Copy the records word for word, omitting all pictures.

• [AVAILABLE DATA]
____

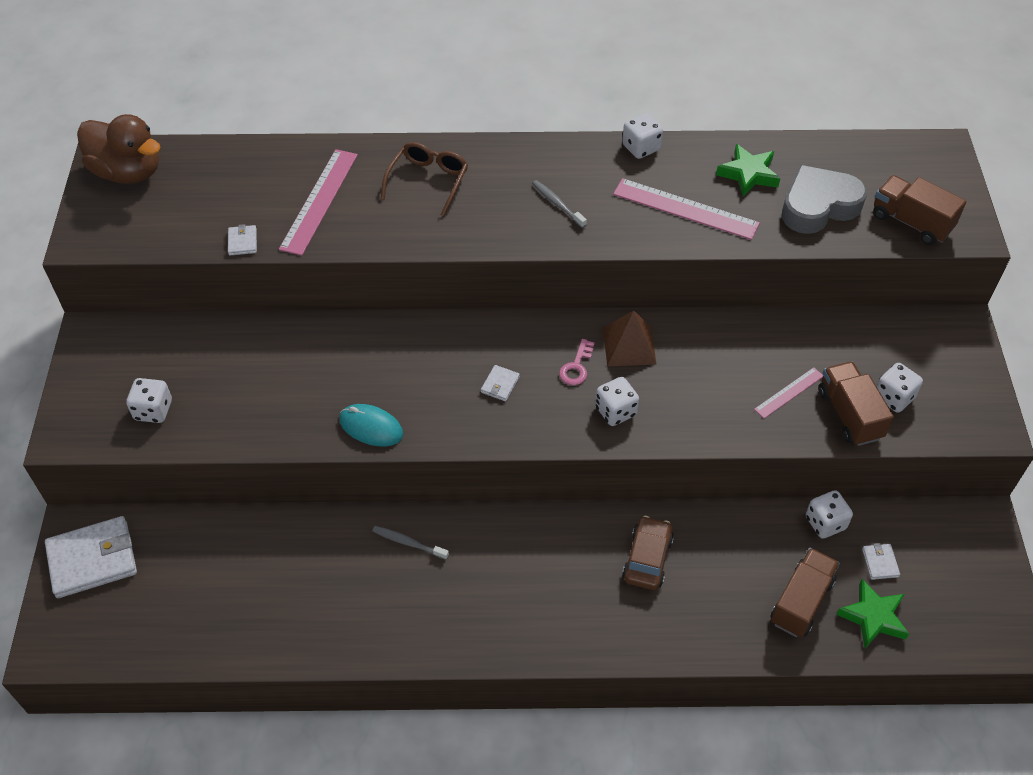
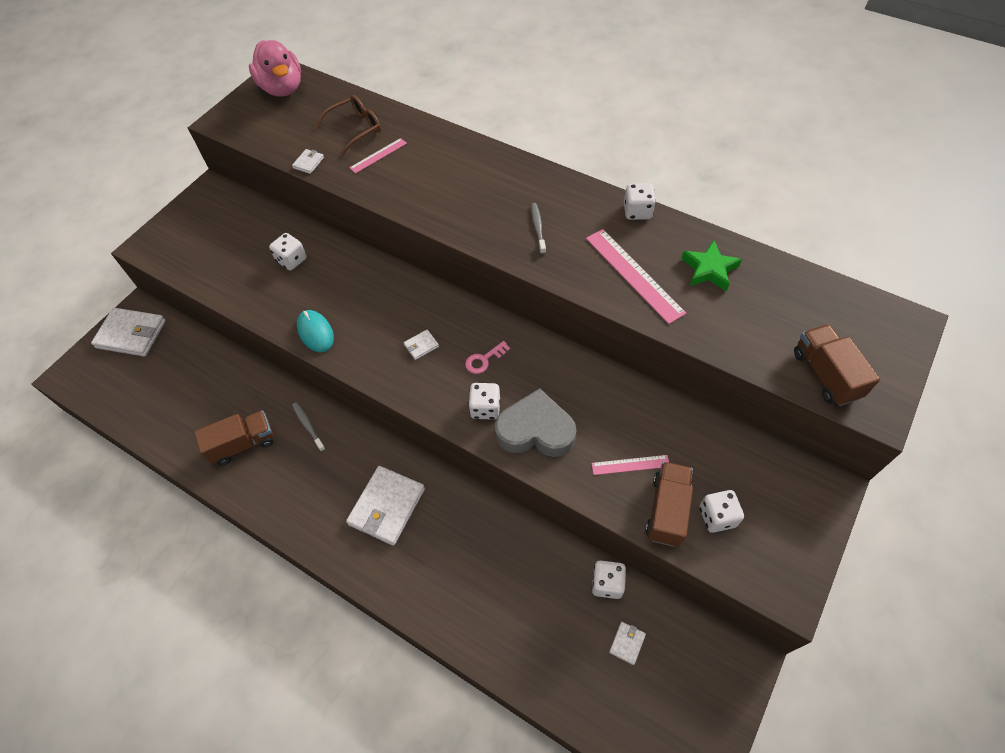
camera: 35 degrees right, 5 degrees up
brown duck [77,114,161,184] -> pink duck [249,40,301,97]
white dice [126,378,172,423] -> white dice moved to [269,233,307,270]
pink ruler [279,149,358,256] -> pink ruler [349,138,407,174], size x0.55
brown glasses [381,142,468,217] -> brown glasses moved to [315,95,381,156]
brown pyramid [603,310,656,366] -> none
brown car [622,516,674,590] -> none
brown truck [770,548,840,638] -> brown truck moved to [195,410,274,466]
grey heart [782,165,867,234] -> grey heart moved to [495,388,576,457]
green star [836,579,909,649] -> none
none -> white wallet [346,466,425,546]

____

• [EXERCISE OUTPUT]
camera: 35 degrees right, 5 degrees up
brown duck [77,114,161,184] -> pink duck [249,40,301,97]
white dice [126,378,172,423] -> white dice moved to [269,233,307,270]
pink ruler [279,149,358,256] -> pink ruler [349,138,407,174], size x0.55
brown glasses [381,142,468,217] -> brown glasses moved to [315,95,381,156]
brown pyramid [603,310,656,366] -> none
brown car [622,516,674,590] -> none
brown truck [770,548,840,638] -> brown truck moved to [195,410,274,466]
grey heart [782,165,867,234] -> grey heart moved to [495,388,576,457]
green star [836,579,909,649] -> none
none -> white wallet [346,466,425,546]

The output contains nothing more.